What is being asked: With the pictures omitted, repeat exactly the lines below starting with the line that has "none -> blue tile F11:G11 level 1" and going on through the line that has "blue tile H6".
# # # # # # #
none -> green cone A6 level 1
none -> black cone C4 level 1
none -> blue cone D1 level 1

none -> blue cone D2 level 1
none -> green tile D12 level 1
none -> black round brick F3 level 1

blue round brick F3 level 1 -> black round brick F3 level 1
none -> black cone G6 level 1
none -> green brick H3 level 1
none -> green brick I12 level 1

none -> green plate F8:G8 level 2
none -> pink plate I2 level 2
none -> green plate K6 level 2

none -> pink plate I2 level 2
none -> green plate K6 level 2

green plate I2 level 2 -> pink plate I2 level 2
# # # # # # #
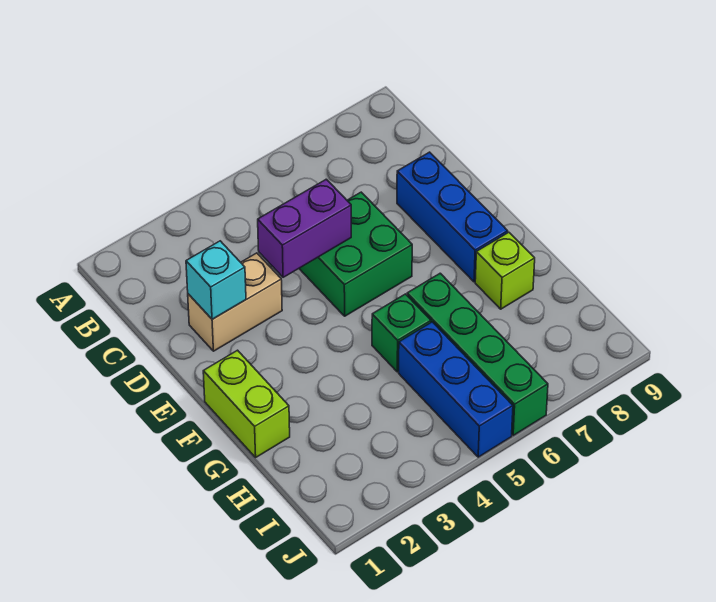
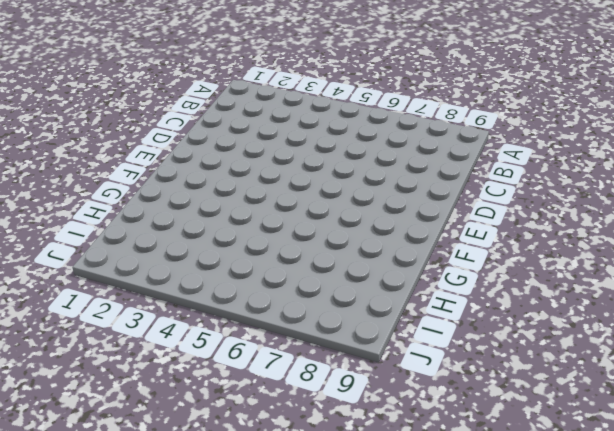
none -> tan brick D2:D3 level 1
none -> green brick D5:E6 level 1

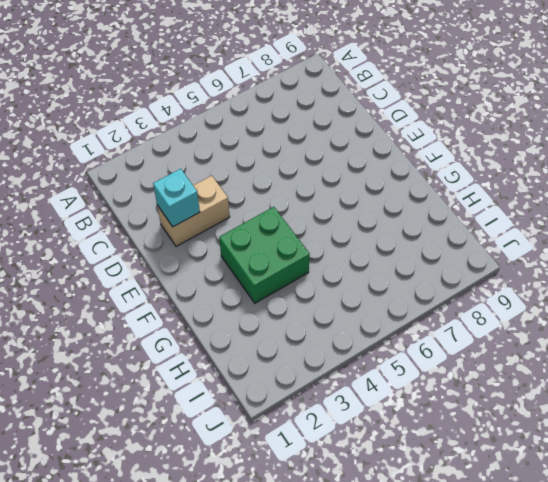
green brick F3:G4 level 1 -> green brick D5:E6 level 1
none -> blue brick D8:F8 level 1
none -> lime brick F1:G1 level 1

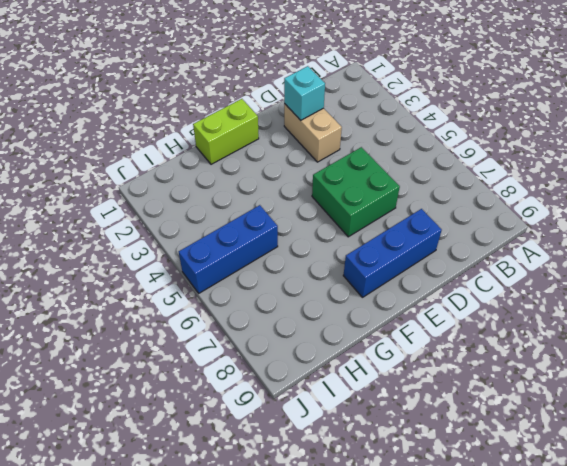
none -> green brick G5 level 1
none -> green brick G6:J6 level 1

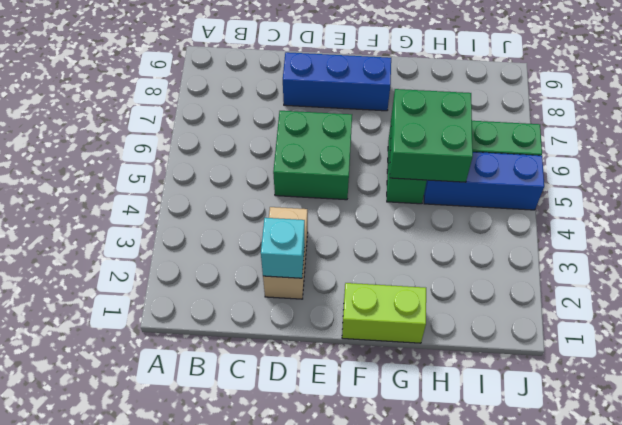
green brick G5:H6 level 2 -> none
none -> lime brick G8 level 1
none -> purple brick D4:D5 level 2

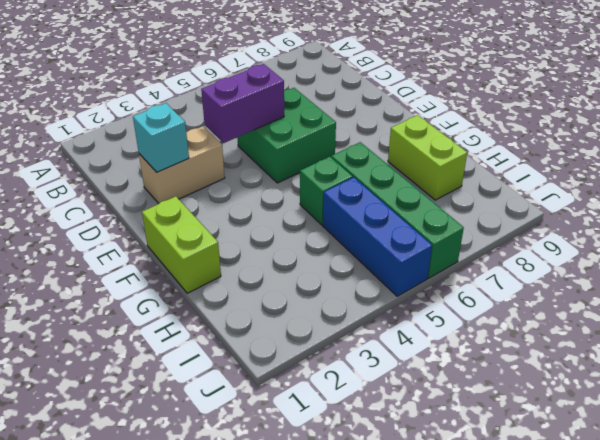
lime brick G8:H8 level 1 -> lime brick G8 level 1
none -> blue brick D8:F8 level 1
# # # # # # #
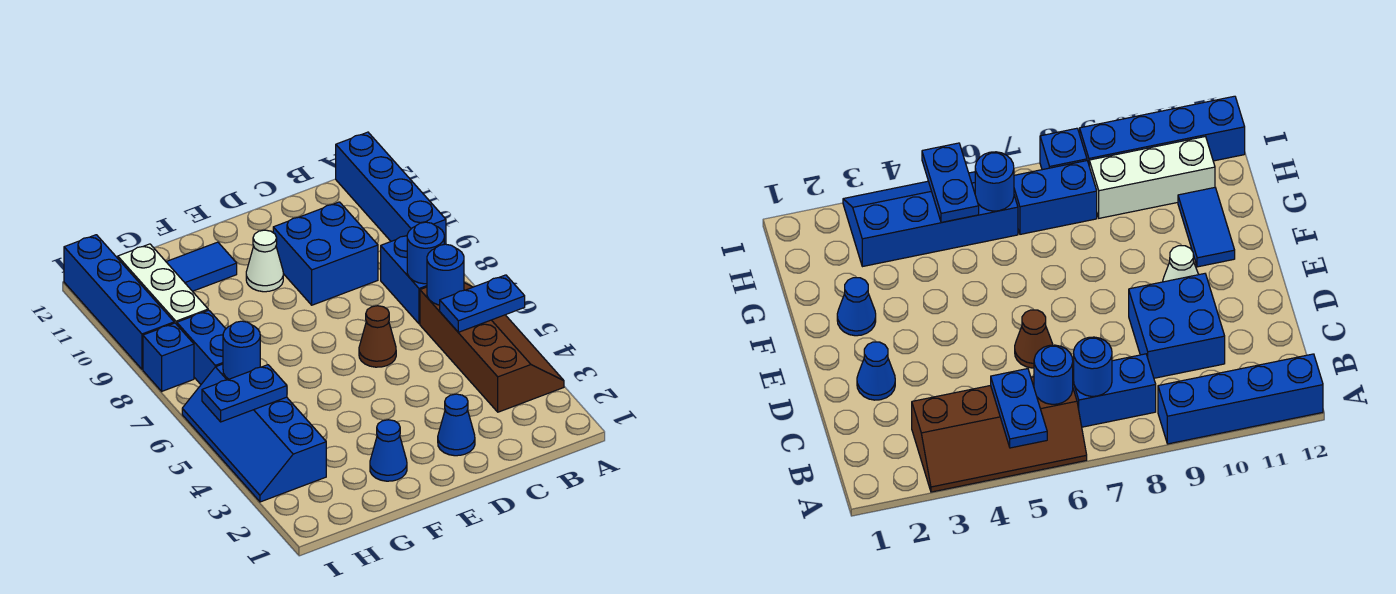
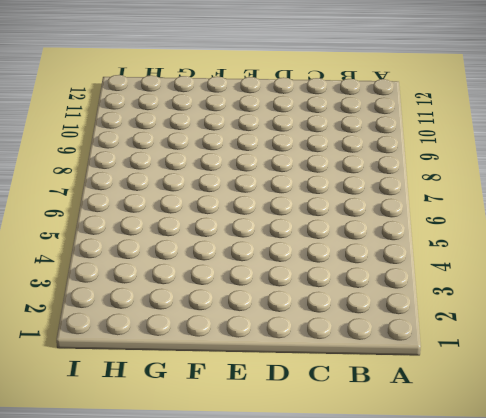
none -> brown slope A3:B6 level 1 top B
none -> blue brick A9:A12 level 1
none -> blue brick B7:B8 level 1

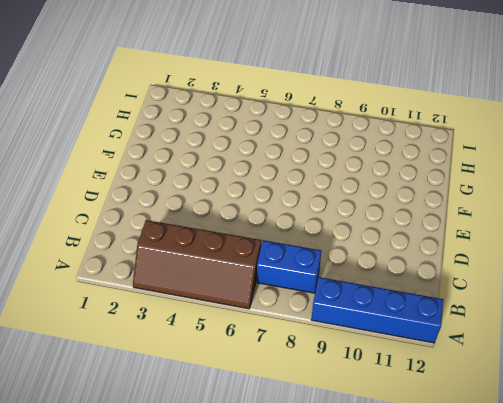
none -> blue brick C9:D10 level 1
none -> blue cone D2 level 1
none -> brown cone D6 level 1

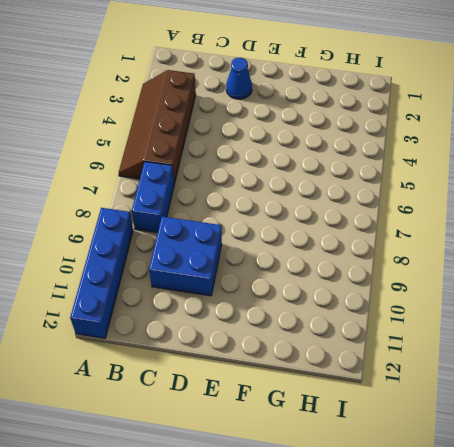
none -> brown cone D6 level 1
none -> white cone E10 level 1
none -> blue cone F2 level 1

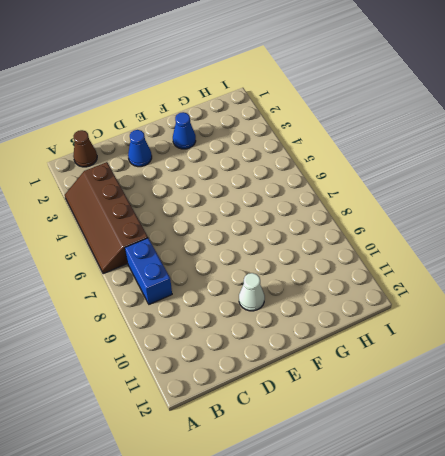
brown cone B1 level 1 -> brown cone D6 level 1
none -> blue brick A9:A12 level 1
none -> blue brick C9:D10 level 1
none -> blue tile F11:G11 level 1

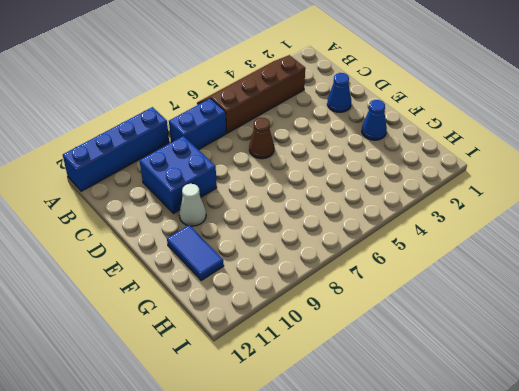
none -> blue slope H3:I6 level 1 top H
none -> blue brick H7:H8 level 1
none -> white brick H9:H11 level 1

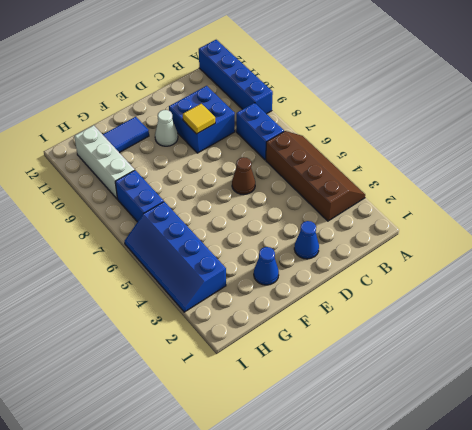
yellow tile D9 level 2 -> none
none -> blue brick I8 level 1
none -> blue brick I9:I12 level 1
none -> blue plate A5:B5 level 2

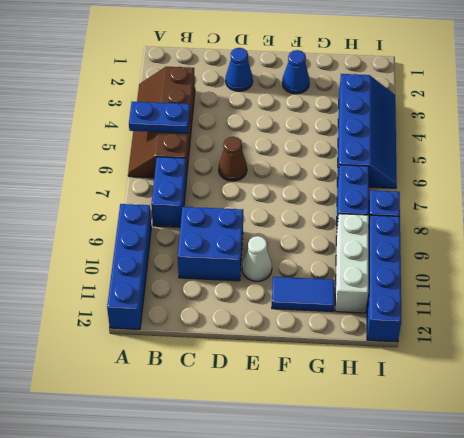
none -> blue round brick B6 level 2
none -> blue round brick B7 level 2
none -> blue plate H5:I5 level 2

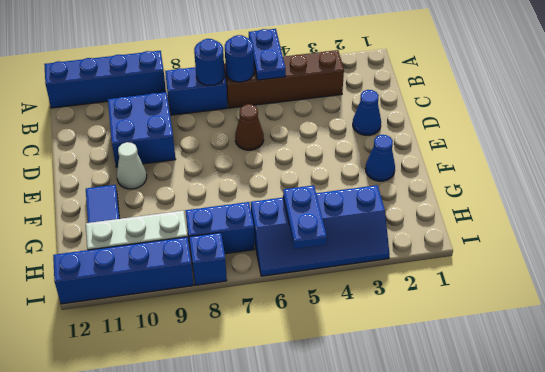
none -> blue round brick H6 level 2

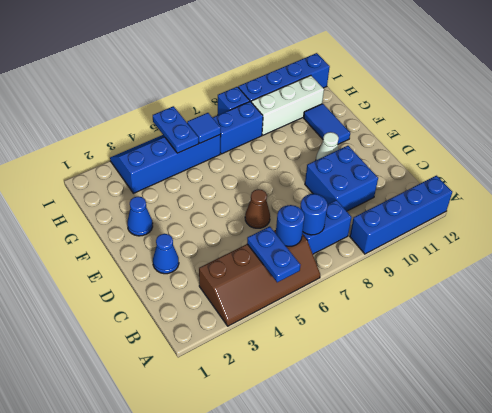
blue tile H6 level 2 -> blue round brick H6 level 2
# # # # # # #
Task answer:
none -> blue tile F11:G11 level 1

none -> blue slope H3:I6 level 1 top H
none -> blue brick H7:H8 level 1
none -> white brick H9:H11 level 1

yellow tile D9 level 2 -> none
none -> blue brick I8 level 1
none -> blue brick I9:I12 level 1
none -> blue plate A5:B5 level 2

none -> blue round brick B6 level 2
none -> blue round brick B7 level 2
none -> blue plate H5:I5 level 2

none -> blue round brick H6 level 2

blue tile H6 level 2 -> blue round brick H6 level 2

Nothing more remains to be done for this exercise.